(Entries taken from a collection)
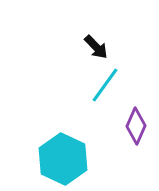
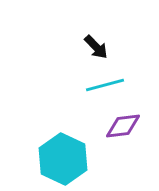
cyan line: rotated 39 degrees clockwise
purple diamond: moved 13 px left; rotated 60 degrees clockwise
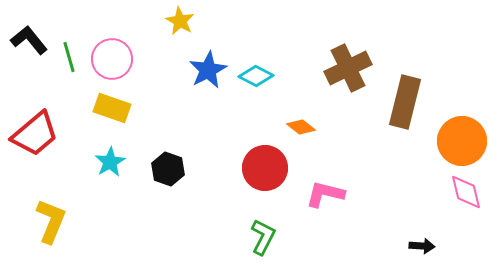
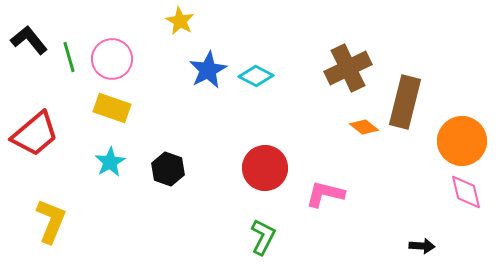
orange diamond: moved 63 px right
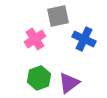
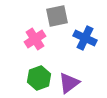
gray square: moved 1 px left
blue cross: moved 1 px right, 1 px up
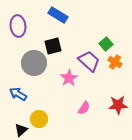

**YOUR TASK**
Starting at the line containing "gray square: moved 1 px left", output every remaining line of the records above exactly, the last one included. Nothing else belongs in the output, and no pictures either.

**SOLUTION**
gray square: moved 1 px left
blue cross: moved 1 px right, 1 px up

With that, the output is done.